Data extract:
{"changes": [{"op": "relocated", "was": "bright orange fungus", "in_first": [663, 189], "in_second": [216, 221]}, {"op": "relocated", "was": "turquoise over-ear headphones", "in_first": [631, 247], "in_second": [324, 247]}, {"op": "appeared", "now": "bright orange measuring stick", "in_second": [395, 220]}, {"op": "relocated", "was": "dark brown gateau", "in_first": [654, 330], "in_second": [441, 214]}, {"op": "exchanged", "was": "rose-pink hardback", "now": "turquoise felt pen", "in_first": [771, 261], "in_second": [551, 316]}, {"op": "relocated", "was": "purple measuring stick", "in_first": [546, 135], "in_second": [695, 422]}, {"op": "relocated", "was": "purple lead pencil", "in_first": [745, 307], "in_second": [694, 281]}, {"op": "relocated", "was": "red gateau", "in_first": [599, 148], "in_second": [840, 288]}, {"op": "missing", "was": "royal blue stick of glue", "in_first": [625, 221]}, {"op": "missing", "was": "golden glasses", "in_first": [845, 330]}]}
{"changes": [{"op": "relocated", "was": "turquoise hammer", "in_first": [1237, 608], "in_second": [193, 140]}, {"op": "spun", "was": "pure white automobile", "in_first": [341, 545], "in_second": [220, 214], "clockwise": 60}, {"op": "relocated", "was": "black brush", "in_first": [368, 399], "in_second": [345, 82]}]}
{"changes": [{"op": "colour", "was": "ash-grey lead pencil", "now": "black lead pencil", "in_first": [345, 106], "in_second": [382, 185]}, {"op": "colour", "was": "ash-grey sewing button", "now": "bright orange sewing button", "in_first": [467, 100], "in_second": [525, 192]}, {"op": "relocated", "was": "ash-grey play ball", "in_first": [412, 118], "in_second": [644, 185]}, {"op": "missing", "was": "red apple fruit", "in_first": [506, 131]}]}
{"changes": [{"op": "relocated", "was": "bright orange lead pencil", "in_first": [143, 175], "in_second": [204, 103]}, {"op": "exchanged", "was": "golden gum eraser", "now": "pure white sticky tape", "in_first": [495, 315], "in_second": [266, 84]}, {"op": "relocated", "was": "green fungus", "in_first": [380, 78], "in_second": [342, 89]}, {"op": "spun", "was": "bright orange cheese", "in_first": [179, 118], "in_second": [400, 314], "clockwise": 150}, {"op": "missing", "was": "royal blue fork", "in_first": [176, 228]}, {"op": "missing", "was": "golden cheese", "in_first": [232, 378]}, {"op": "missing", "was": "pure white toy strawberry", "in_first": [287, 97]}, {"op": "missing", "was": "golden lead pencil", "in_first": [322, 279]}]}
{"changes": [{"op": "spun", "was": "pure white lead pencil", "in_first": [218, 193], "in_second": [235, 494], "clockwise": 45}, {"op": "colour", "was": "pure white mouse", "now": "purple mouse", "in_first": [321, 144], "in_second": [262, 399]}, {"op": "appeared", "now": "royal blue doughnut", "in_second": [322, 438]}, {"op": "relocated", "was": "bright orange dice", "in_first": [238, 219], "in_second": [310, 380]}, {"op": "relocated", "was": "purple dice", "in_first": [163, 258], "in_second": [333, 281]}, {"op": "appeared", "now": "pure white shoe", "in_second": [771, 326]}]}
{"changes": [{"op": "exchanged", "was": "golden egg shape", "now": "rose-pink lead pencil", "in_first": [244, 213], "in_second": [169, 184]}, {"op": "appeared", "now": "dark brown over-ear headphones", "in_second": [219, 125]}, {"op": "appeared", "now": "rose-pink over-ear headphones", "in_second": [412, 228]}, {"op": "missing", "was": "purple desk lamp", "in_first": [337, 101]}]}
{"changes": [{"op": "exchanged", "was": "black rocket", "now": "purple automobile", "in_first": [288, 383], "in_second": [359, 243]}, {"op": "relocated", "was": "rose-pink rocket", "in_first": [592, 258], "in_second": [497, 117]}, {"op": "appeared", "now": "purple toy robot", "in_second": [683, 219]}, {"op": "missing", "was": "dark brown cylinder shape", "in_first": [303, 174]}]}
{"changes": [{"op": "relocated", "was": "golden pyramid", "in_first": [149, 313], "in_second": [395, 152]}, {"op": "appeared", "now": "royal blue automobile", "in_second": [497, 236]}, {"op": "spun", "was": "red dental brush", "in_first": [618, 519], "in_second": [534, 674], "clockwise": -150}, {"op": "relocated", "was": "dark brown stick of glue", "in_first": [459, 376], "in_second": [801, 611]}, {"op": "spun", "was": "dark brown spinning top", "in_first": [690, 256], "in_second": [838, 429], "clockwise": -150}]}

What you need to do:
Exact repetition of every entry in the data is required.

Answer for the task:
{"changes": [{"op": "relocated", "was": "bright orange fungus", "in_first": [663, 189], "in_second": [216, 221]}, {"op": "relocated", "was": "turquoise over-ear headphones", "in_first": [631, 247], "in_second": [324, 247]}, {"op": "appeared", "now": "bright orange measuring stick", "in_second": [395, 220]}, {"op": "relocated", "was": "dark brown gateau", "in_first": [654, 330], "in_second": [441, 214]}, {"op": "exchanged", "was": "rose-pink hardback", "now": "turquoise felt pen", "in_first": [771, 261], "in_second": [551, 316]}, {"op": "relocated", "was": "purple measuring stick", "in_first": [546, 135], "in_second": [695, 422]}, {"op": "relocated", "was": "purple lead pencil", "in_first": [745, 307], "in_second": [694, 281]}, {"op": "relocated", "was": "red gateau", "in_first": [599, 148], "in_second": [840, 288]}, {"op": "missing", "was": "royal blue stick of glue", "in_first": [625, 221]}, {"op": "missing", "was": "golden glasses", "in_first": [845, 330]}]}
{"changes": [{"op": "relocated", "was": "turquoise hammer", "in_first": [1237, 608], "in_second": [193, 140]}, {"op": "spun", "was": "pure white automobile", "in_first": [341, 545], "in_second": [220, 214], "clockwise": 60}, {"op": "relocated", "was": "black brush", "in_first": [368, 399], "in_second": [345, 82]}]}
{"changes": [{"op": "colour", "was": "ash-grey lead pencil", "now": "black lead pencil", "in_first": [345, 106], "in_second": [382, 185]}, {"op": "colour", "was": "ash-grey sewing button", "now": "bright orange sewing button", "in_first": [467, 100], "in_second": [525, 192]}, {"op": "relocated", "was": "ash-grey play ball", "in_first": [412, 118], "in_second": [644, 185]}, {"op": "missing", "was": "red apple fruit", "in_first": [506, 131]}]}
{"changes": [{"op": "relocated", "was": "bright orange lead pencil", "in_first": [143, 175], "in_second": [204, 103]}, {"op": "exchanged", "was": "golden gum eraser", "now": "pure white sticky tape", "in_first": [495, 315], "in_second": [266, 84]}, {"op": "relocated", "was": "green fungus", "in_first": [380, 78], "in_second": [342, 89]}, {"op": "spun", "was": "bright orange cheese", "in_first": [179, 118], "in_second": [400, 314], "clockwise": 150}, {"op": "missing", "was": "royal blue fork", "in_first": [176, 228]}, {"op": "missing", "was": "golden cheese", "in_first": [232, 378]}, {"op": "missing", "was": "pure white toy strawberry", "in_first": [287, 97]}, {"op": "missing", "was": "golden lead pencil", "in_first": [322, 279]}]}
{"changes": [{"op": "spun", "was": "pure white lead pencil", "in_first": [218, 193], "in_second": [235, 494], "clockwise": 45}, {"op": "colour", "was": "pure white mouse", "now": "purple mouse", "in_first": [321, 144], "in_second": [262, 399]}, {"op": "appeared", "now": "royal blue doughnut", "in_second": [322, 438]}, {"op": "relocated", "was": "bright orange dice", "in_first": [238, 219], "in_second": [310, 380]}, {"op": "relocated", "was": "purple dice", "in_first": [163, 258], "in_second": [333, 281]}, {"op": "appeared", "now": "pure white shoe", "in_second": [771, 326]}]}
{"changes": [{"op": "exchanged", "was": "golden egg shape", "now": "rose-pink lead pencil", "in_first": [244, 213], "in_second": [169, 184]}, {"op": "appeared", "now": "dark brown over-ear headphones", "in_second": [219, 125]}, {"op": "appeared", "now": "rose-pink over-ear headphones", "in_second": [412, 228]}, {"op": "missing", "was": "purple desk lamp", "in_first": [337, 101]}]}
{"changes": [{"op": "exchanged", "was": "black rocket", "now": "purple automobile", "in_first": [288, 383], "in_second": [359, 243]}, {"op": "relocated", "was": "rose-pink rocket", "in_first": [592, 258], "in_second": [497, 117]}, {"op": "appeared", "now": "purple toy robot", "in_second": [683, 219]}, {"op": "missing", "was": "dark brown cylinder shape", "in_first": [303, 174]}]}
{"changes": [{"op": "relocated", "was": "golden pyramid", "in_first": [149, 313], "in_second": [395, 152]}, {"op": "appeared", "now": "royal blue automobile", "in_second": [497, 236]}, {"op": "spun", "was": "red dental brush", "in_first": [618, 519], "in_second": [534, 674], "clockwise": -150}, {"op": "relocated", "was": "dark brown stick of glue", "in_first": [459, 376], "in_second": [801, 611]}, {"op": "spun", "was": "dark brown spinning top", "in_first": [690, 256], "in_second": [838, 429], "clockwise": -150}]}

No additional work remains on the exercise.